> _Problem requirements_: Search the records for the word "none" and copy each line in which it appears.

======== Study material

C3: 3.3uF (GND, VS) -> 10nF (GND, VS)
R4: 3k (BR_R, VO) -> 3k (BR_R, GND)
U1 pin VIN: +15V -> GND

================
======== Study material

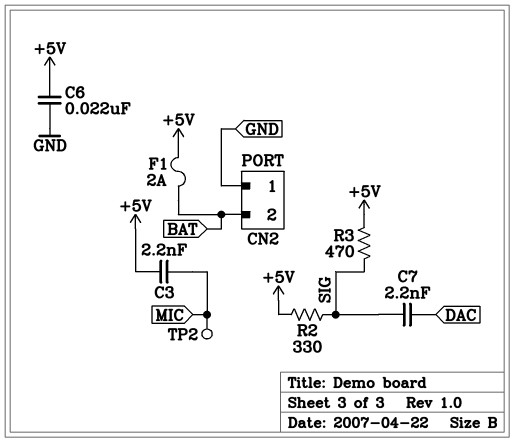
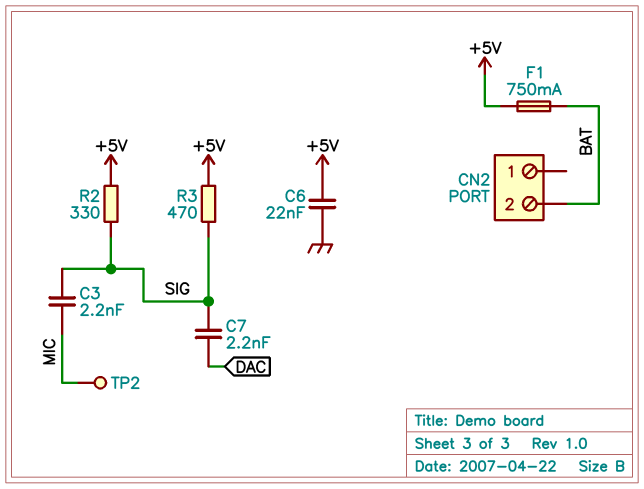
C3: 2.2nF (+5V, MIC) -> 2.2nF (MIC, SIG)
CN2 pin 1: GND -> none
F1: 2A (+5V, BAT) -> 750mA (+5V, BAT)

================
======== Study material

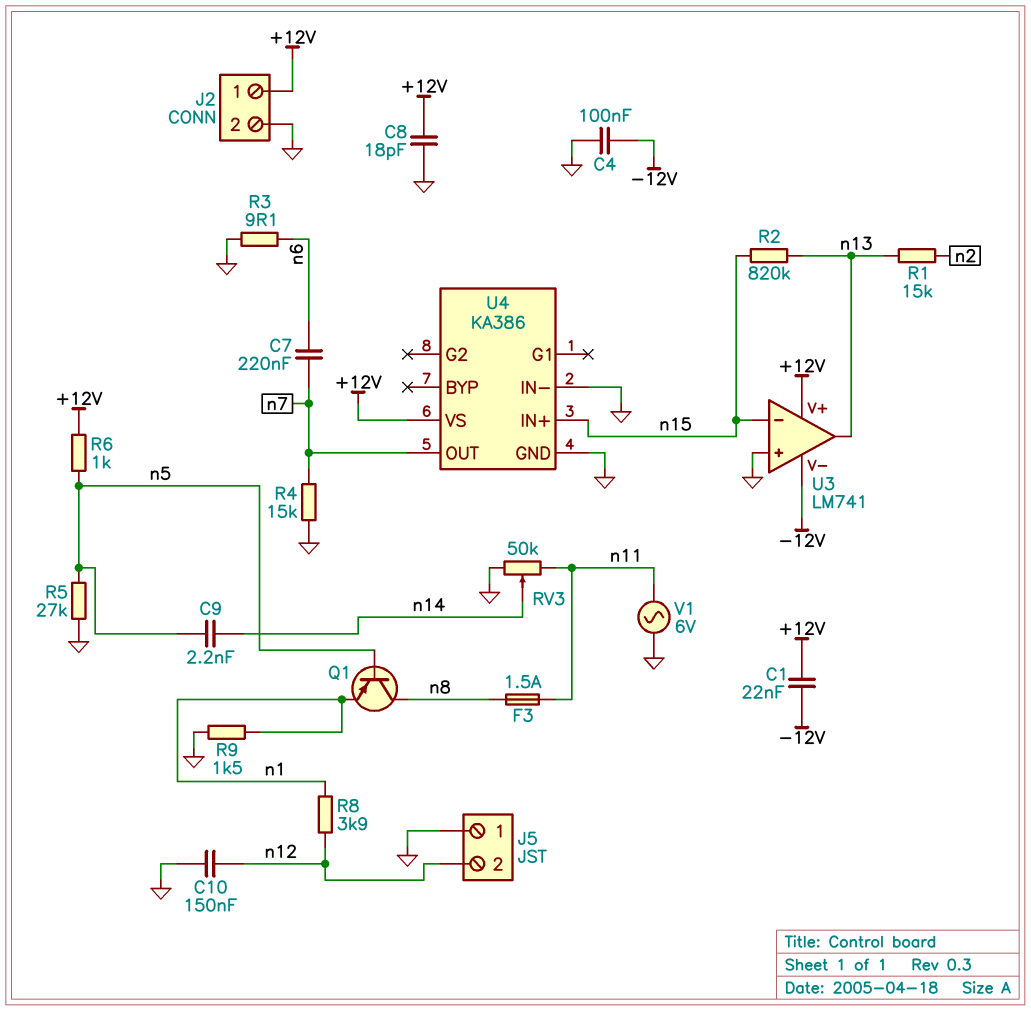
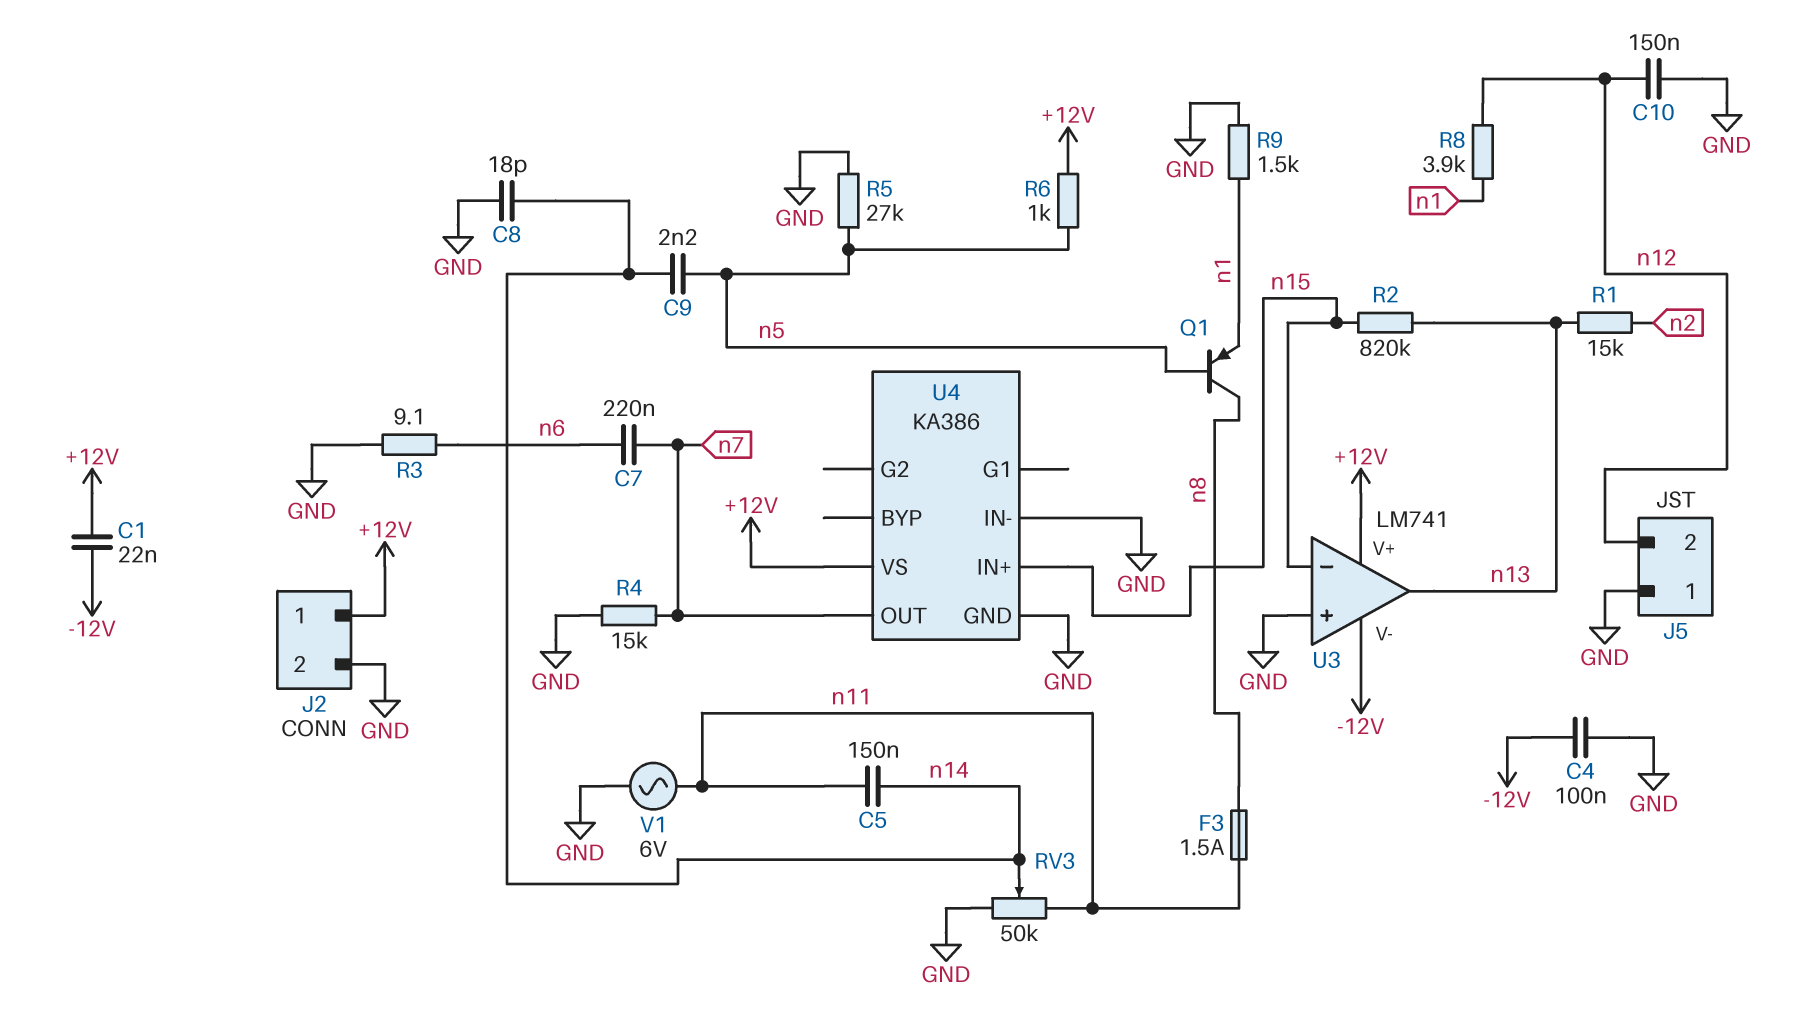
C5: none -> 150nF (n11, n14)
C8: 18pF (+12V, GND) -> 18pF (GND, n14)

================

> _Task answer_:
CN2 pin 1: GND -> none
C5: none -> 150nF (n11, n14)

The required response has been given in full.